-- START OF Supplied data --

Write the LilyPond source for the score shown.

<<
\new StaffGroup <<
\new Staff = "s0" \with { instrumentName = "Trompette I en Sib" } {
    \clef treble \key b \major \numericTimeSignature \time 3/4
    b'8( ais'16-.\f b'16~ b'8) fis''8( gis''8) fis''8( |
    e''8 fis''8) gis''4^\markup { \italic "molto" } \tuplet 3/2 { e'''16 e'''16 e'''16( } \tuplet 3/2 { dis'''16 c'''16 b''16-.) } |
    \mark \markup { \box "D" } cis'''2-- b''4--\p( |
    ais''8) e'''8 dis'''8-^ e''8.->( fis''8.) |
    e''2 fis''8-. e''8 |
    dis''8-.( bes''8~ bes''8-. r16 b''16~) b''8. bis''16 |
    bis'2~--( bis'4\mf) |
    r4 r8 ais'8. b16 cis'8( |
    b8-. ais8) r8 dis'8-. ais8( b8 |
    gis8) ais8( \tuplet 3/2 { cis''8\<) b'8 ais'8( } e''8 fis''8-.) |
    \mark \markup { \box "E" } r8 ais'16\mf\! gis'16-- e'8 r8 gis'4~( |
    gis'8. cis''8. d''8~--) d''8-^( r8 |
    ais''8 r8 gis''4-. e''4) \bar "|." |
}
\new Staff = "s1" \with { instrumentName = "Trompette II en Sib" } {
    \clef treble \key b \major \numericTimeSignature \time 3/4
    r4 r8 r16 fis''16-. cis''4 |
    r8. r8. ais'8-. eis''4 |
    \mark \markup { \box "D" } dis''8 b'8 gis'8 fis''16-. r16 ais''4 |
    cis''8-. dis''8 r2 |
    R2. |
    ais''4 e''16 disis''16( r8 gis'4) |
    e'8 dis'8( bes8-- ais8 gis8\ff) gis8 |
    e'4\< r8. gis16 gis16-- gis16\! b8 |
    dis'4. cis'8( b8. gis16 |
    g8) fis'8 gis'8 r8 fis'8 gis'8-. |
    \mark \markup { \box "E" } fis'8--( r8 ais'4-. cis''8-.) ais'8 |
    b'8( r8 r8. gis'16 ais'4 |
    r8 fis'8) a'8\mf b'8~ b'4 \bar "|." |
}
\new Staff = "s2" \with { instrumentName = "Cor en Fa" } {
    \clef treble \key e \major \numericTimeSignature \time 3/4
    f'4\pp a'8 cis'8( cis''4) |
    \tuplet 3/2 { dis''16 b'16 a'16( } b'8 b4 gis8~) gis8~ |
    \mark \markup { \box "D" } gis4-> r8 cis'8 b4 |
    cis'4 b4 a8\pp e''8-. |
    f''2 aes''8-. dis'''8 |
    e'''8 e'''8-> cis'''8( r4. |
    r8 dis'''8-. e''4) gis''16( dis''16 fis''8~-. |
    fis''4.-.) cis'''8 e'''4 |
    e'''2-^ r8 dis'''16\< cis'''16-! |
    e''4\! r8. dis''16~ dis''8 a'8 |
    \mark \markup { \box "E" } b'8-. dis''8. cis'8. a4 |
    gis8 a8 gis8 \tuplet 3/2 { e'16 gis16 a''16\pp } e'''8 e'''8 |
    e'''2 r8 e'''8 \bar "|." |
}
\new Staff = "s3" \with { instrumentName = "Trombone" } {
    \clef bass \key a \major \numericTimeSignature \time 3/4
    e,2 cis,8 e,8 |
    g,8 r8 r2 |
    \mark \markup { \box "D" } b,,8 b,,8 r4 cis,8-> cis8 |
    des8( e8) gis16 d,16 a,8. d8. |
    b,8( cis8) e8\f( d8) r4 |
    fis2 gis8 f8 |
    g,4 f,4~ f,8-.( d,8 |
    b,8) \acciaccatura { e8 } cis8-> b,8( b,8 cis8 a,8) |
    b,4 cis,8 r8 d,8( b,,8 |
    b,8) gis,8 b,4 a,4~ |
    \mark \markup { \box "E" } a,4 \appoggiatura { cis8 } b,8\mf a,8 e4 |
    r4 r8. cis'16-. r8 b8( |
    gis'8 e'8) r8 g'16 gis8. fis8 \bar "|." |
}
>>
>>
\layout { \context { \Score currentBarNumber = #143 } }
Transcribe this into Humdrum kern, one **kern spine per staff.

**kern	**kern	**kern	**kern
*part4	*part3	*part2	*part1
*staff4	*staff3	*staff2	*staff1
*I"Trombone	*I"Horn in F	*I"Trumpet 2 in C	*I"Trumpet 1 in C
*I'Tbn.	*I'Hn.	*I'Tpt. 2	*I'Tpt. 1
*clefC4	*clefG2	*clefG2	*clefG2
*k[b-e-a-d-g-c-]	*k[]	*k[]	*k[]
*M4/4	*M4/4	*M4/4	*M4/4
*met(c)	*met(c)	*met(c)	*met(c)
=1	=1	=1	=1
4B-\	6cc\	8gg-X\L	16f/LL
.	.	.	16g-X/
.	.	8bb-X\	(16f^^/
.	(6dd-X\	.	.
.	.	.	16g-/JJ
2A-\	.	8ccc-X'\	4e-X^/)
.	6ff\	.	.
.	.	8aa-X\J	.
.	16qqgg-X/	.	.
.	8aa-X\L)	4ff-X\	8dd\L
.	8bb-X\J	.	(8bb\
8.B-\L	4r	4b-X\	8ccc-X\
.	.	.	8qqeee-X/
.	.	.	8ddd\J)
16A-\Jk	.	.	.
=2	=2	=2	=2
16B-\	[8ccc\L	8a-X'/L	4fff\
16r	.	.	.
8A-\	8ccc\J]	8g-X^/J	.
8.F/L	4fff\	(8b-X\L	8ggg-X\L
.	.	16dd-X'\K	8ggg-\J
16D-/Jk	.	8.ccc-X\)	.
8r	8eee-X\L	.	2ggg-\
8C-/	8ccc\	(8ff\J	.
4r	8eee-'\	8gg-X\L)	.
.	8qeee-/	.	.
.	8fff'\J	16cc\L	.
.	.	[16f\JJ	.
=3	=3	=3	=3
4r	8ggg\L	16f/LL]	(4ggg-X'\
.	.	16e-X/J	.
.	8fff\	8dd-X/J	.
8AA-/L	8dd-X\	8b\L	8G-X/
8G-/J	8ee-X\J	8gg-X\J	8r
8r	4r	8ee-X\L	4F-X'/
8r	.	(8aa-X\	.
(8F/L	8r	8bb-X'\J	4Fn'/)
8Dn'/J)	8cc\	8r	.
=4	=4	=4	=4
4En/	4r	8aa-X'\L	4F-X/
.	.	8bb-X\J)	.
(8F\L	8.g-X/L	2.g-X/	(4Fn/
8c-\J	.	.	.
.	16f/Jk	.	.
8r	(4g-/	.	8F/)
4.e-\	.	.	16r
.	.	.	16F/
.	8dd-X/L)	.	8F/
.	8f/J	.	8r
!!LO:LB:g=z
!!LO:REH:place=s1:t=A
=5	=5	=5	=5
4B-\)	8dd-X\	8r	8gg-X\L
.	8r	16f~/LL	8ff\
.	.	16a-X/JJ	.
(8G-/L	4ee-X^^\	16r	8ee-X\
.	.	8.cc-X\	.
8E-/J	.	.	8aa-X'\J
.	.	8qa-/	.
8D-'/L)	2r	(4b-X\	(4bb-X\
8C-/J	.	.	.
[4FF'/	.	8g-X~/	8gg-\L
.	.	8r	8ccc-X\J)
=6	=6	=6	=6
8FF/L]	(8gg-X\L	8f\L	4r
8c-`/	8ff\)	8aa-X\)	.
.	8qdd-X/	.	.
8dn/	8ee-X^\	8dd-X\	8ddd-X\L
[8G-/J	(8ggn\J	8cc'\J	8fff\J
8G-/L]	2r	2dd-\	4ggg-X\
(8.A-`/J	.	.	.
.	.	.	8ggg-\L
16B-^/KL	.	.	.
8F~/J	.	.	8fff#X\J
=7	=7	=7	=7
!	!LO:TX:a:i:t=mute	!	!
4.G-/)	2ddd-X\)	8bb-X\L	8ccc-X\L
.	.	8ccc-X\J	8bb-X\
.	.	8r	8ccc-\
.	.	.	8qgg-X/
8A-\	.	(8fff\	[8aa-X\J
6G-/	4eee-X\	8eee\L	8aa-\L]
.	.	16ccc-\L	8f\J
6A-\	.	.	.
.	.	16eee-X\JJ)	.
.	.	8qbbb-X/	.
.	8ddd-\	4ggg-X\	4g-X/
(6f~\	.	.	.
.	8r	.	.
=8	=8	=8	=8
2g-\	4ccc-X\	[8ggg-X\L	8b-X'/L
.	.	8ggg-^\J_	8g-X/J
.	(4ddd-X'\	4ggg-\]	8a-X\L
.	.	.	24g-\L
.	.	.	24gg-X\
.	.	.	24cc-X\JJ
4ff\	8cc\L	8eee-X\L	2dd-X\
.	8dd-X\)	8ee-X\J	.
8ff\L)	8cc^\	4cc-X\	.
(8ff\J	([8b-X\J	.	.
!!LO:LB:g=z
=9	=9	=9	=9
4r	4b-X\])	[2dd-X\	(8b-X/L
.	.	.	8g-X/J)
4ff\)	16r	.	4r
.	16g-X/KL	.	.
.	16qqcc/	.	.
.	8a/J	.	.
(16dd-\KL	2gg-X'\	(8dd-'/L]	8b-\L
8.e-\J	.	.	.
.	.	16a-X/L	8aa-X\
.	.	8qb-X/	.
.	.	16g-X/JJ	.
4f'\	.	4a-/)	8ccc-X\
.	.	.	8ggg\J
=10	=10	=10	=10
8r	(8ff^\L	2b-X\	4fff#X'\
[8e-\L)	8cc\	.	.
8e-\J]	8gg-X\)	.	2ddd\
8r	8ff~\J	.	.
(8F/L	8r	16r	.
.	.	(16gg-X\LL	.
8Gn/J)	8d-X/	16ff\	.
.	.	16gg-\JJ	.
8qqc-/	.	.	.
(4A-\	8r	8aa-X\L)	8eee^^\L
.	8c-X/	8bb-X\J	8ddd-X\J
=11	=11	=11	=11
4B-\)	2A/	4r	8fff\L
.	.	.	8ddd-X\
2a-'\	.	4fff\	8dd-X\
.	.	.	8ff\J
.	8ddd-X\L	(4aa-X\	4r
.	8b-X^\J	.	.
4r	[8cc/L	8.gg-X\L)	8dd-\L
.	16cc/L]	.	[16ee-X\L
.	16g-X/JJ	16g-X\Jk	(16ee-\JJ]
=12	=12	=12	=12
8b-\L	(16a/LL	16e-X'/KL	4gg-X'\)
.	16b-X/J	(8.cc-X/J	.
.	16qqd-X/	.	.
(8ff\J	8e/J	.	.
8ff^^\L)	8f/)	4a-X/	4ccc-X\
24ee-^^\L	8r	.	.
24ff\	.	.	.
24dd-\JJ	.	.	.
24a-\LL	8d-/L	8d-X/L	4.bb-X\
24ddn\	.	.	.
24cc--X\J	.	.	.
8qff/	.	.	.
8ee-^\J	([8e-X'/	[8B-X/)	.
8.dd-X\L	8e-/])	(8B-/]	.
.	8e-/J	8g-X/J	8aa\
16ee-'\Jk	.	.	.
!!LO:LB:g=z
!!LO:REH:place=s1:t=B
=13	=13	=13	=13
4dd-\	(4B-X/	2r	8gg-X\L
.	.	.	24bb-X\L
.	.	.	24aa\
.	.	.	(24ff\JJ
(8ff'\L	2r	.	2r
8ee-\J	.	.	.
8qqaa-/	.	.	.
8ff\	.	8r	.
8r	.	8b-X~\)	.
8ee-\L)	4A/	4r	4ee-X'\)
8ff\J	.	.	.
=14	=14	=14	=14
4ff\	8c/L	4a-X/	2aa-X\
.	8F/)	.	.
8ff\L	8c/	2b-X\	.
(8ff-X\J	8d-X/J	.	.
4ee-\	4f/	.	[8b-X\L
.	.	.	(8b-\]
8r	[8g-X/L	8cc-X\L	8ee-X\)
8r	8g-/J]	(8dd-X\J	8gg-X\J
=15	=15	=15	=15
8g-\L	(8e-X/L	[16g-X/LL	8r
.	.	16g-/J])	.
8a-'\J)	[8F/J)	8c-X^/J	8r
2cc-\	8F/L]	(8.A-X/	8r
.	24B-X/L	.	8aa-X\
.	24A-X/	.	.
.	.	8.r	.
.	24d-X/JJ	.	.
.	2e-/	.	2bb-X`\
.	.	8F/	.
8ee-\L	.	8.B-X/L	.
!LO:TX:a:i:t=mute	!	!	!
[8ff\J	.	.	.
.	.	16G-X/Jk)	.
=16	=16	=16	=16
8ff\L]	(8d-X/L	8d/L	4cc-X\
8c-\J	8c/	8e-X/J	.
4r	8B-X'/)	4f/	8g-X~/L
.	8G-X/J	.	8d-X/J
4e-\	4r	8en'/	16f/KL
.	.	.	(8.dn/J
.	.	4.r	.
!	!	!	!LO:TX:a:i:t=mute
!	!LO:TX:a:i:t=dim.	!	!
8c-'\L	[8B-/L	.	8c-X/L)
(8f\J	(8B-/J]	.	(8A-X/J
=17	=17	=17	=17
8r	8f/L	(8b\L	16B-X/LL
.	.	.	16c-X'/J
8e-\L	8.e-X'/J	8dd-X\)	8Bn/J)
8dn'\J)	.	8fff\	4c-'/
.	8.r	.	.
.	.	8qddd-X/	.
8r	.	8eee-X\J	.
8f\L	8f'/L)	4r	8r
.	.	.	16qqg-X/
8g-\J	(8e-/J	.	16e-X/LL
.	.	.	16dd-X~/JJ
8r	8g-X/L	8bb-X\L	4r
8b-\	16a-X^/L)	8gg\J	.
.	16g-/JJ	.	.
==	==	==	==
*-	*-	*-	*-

-- END OF Supplied data --

| Short exercise |
Return each line in the entries above that contains the string "kern". Case counts.

| Solution for this task |
Transcribe this into Humdrum kern, one **kern spine per staff.
**kern	**kern	**kern	**kern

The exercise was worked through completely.